─── Data for processing ───
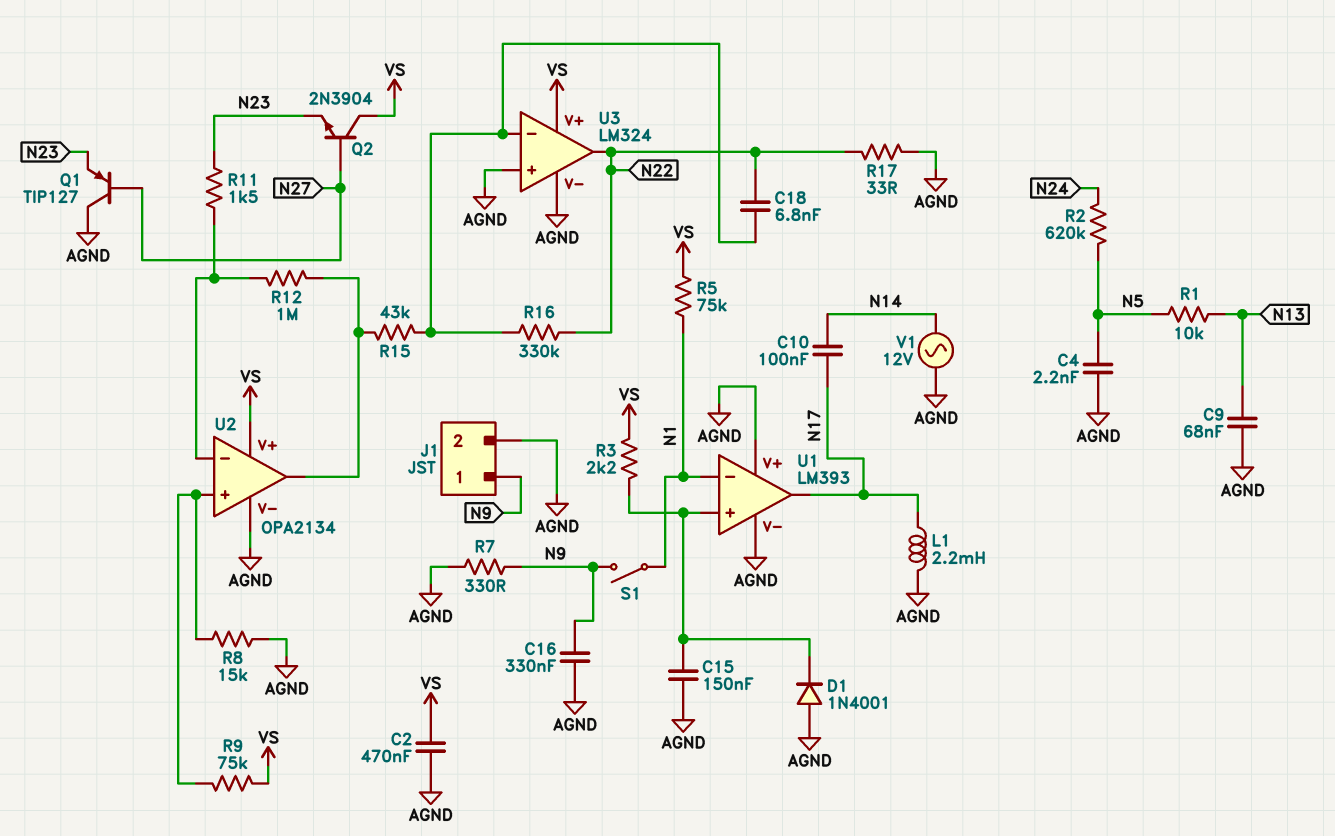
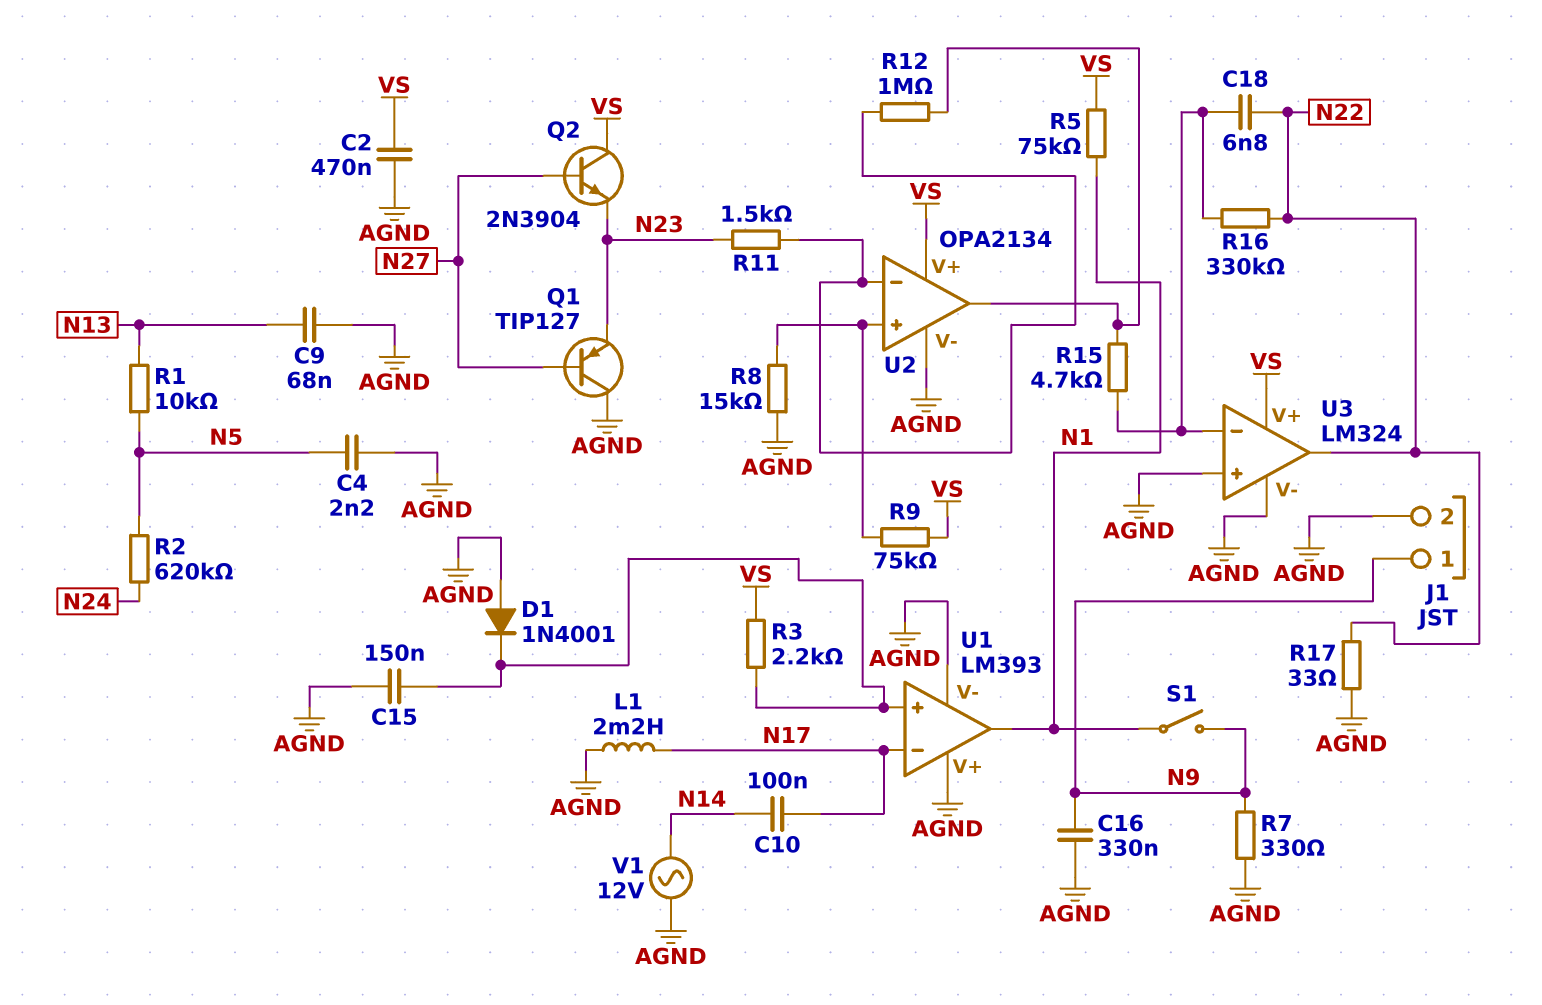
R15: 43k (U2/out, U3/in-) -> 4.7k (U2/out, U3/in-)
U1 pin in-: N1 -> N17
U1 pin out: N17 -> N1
───
─── Data for processing ───
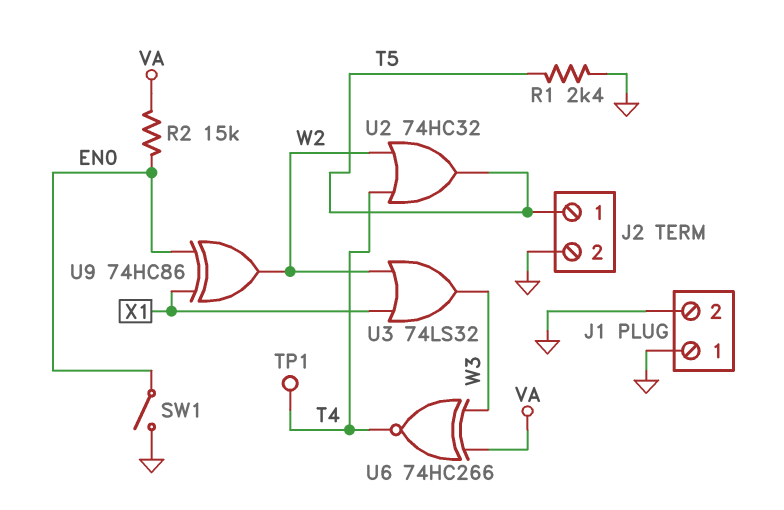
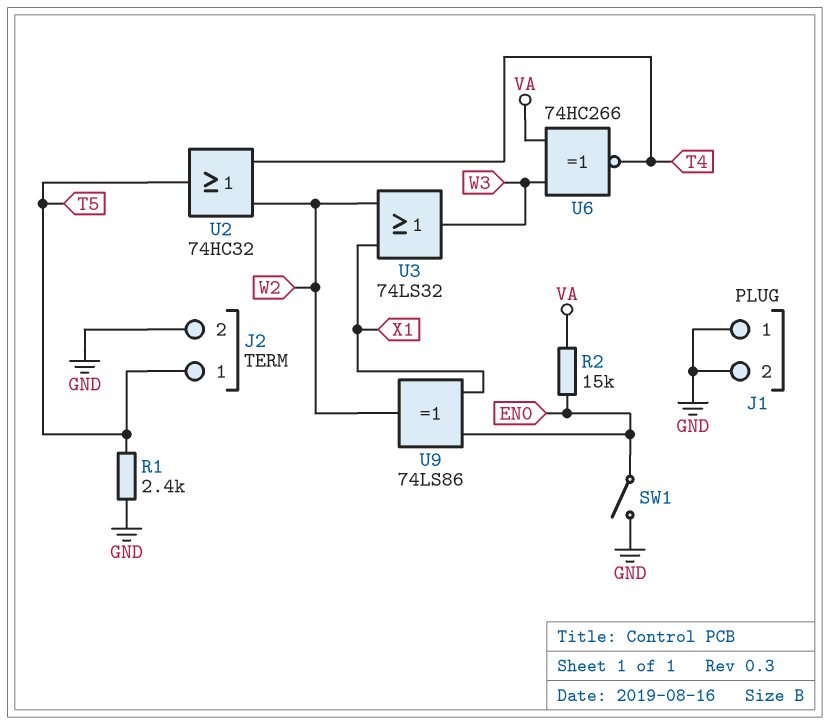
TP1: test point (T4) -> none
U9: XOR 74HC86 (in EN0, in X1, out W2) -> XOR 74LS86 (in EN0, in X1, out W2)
───
Exercise details:
Copy range, inclusive: the line holding "R15: 43k (U2/out, U3/in-)" to the line holding "U1 pin out: N17 -> N1". Reproduce exactly those lines of the records above and no others.

Task result:
R15: 43k (U2/out, U3/in-) -> 4.7k (U2/out, U3/in-)
U1 pin in-: N1 -> N17
U1 pin out: N17 -> N1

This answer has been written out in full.